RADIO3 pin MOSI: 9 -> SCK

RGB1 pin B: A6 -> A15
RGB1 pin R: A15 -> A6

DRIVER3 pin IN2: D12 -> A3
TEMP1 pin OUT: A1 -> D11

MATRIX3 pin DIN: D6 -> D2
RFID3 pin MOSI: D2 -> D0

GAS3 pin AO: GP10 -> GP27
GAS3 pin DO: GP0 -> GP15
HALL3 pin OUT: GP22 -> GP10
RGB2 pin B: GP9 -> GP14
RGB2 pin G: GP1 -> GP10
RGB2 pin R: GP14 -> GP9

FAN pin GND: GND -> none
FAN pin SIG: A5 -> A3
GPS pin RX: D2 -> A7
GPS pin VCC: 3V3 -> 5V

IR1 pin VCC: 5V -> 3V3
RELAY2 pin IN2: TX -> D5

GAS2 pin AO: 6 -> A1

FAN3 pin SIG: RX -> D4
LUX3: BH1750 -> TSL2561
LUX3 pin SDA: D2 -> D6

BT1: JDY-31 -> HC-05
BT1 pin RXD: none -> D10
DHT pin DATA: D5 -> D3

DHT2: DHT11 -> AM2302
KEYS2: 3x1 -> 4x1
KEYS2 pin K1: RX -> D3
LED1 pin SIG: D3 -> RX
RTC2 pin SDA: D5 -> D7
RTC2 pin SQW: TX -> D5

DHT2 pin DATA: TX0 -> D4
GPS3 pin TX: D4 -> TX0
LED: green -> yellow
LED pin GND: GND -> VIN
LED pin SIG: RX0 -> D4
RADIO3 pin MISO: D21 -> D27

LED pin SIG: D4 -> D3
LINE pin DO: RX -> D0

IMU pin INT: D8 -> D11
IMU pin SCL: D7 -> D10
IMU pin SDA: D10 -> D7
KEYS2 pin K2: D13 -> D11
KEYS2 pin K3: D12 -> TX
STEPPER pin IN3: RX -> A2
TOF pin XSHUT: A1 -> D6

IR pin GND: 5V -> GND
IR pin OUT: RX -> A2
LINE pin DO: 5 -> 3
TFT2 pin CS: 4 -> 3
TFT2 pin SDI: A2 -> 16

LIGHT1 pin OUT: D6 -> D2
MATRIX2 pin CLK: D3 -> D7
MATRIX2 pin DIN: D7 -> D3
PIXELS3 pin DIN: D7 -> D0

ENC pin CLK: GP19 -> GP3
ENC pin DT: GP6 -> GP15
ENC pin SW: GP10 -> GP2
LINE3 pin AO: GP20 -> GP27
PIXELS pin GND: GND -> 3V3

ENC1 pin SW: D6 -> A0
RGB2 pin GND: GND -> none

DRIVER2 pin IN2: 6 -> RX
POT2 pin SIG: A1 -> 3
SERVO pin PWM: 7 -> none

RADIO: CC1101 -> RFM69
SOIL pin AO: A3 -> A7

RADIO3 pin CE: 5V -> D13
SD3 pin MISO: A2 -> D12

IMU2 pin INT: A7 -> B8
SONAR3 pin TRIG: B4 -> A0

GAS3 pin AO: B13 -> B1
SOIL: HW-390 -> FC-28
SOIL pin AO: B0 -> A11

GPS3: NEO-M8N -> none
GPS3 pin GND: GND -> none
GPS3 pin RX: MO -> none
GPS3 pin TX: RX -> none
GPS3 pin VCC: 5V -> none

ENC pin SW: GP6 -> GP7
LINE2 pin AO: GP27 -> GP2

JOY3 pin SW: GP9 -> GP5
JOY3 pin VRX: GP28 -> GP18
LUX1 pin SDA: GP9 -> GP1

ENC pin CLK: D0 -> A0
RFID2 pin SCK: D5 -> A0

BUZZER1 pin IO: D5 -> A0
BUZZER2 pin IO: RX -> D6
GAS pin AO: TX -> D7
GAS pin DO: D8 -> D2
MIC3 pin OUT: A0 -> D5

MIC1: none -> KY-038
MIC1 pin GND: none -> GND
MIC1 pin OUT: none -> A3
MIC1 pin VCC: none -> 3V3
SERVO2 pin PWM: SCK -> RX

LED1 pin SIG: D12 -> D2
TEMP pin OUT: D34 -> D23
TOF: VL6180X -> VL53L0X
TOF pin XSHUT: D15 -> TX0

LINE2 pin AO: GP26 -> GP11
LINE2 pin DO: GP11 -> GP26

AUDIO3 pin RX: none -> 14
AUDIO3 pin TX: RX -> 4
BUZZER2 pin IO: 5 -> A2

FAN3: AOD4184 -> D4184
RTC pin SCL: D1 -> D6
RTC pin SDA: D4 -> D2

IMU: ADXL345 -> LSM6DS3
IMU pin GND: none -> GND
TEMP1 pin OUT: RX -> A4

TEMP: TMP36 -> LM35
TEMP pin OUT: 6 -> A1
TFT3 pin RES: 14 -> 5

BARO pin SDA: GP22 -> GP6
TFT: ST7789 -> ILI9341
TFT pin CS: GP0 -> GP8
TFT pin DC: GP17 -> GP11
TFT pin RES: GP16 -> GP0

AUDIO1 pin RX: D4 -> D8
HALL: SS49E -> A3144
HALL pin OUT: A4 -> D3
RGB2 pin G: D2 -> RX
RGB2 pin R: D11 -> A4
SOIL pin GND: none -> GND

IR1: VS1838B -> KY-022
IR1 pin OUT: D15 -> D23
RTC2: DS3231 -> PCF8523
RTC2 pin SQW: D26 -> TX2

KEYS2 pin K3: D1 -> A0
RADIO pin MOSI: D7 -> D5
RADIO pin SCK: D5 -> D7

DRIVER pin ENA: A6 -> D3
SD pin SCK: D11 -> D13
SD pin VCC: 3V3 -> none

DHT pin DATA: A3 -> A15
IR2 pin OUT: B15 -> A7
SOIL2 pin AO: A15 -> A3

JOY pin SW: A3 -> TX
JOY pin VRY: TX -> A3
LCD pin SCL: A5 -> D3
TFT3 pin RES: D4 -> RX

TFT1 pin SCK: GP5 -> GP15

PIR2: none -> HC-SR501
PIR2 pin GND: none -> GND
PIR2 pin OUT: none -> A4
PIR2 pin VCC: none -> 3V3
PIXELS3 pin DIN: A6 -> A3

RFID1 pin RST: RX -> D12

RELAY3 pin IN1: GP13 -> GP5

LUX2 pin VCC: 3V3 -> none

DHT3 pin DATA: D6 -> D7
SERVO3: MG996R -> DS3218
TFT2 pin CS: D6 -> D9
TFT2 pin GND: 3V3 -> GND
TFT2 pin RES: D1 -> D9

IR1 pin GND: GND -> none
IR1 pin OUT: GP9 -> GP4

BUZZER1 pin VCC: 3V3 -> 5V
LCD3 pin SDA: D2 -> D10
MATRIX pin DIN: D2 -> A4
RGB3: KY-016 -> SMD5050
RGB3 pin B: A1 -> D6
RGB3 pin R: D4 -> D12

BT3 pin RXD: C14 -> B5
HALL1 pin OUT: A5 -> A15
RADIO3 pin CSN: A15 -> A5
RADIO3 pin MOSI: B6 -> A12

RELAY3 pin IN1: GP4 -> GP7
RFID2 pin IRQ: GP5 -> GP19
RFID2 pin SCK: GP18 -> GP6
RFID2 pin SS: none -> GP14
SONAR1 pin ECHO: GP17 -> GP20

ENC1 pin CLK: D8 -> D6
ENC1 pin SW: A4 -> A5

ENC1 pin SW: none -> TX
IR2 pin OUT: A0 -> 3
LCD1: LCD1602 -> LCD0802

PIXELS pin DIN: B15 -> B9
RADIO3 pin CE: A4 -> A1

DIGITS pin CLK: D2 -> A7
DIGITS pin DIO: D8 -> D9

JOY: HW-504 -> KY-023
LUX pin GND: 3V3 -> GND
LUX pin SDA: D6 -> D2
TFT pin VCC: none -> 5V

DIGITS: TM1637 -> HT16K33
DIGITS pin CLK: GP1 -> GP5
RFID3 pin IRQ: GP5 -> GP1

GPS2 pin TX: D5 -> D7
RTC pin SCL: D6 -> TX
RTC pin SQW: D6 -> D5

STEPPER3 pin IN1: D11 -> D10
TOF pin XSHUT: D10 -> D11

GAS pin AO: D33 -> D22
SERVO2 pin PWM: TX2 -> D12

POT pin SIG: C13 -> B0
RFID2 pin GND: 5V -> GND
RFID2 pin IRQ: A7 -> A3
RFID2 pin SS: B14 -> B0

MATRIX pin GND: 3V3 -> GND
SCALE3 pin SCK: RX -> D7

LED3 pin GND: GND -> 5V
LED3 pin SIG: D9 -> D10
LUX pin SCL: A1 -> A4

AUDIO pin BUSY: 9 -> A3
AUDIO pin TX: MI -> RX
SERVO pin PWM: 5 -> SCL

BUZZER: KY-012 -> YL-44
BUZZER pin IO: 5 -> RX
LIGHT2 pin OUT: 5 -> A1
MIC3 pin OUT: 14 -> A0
******
**WHAT YOU NEED TO DO:** Copy, exactly and only, the lines above that begin with the one containing "LED pin GND: GND -> VIN" and finish with the one containing "SERVO2 pin PWM: SCK -> RX".

**PROBLEM SOLUTION:**
LED pin GND: GND -> VIN
LED pin SIG: RX0 -> D4
RADIO3 pin MISO: D21 -> D27

LED pin SIG: D4 -> D3
LINE pin DO: RX -> D0

IMU pin INT: D8 -> D11
IMU pin SCL: D7 -> D10
IMU pin SDA: D10 -> D7
KEYS2 pin K2: D13 -> D11
KEYS2 pin K3: D12 -> TX
STEPPER pin IN3: RX -> A2
TOF pin XSHUT: A1 -> D6

IR pin GND: 5V -> GND
IR pin OUT: RX -> A2
LINE pin DO: 5 -> 3
TFT2 pin CS: 4 -> 3
TFT2 pin SDI: A2 -> 16

LIGHT1 pin OUT: D6 -> D2
MATRIX2 pin CLK: D3 -> D7
MATRIX2 pin DIN: D7 -> D3
PIXELS3 pin DIN: D7 -> D0

ENC pin CLK: GP19 -> GP3
ENC pin DT: GP6 -> GP15
ENC pin SW: GP10 -> GP2
LINE3 pin AO: GP20 -> GP27
PIXELS pin GND: GND -> 3V3

ENC1 pin SW: D6 -> A0
RGB2 pin GND: GND -> none

DRIVER2 pin IN2: 6 -> RX
POT2 pin SIG: A1 -> 3
SERVO pin PWM: 7 -> none

RADIO: CC1101 -> RFM69
SOIL pin AO: A3 -> A7

RADIO3 pin CE: 5V -> D13
SD3 pin MISO: A2 -> D12

IMU2 pin INT: A7 -> B8
SONAR3 pin TRIG: B4 -> A0

GAS3 pin AO: B13 -> B1
SOIL: HW-390 -> FC-28
SOIL pin AO: B0 -> A11

GPS3: NEO-M8N -> none
GPS3 pin GND: GND -> none
GPS3 pin RX: MO -> none
GPS3 pin TX: RX -> none
GPS3 pin VCC: 5V -> none

ENC pin SW: GP6 -> GP7
LINE2 pin AO: GP27 -> GP2

JOY3 pin SW: GP9 -> GP5
JOY3 pin VRX: GP28 -> GP18
LUX1 pin SDA: GP9 -> GP1

ENC pin CLK: D0 -> A0
RFID2 pin SCK: D5 -> A0

BUZZER1 pin IO: D5 -> A0
BUZZER2 pin IO: RX -> D6
GAS pin AO: TX -> D7
GAS pin DO: D8 -> D2
MIC3 pin OUT: A0 -> D5

MIC1: none -> KY-038
MIC1 pin GND: none -> GND
MIC1 pin OUT: none -> A3
MIC1 pin VCC: none -> 3V3
SERVO2 pin PWM: SCK -> RX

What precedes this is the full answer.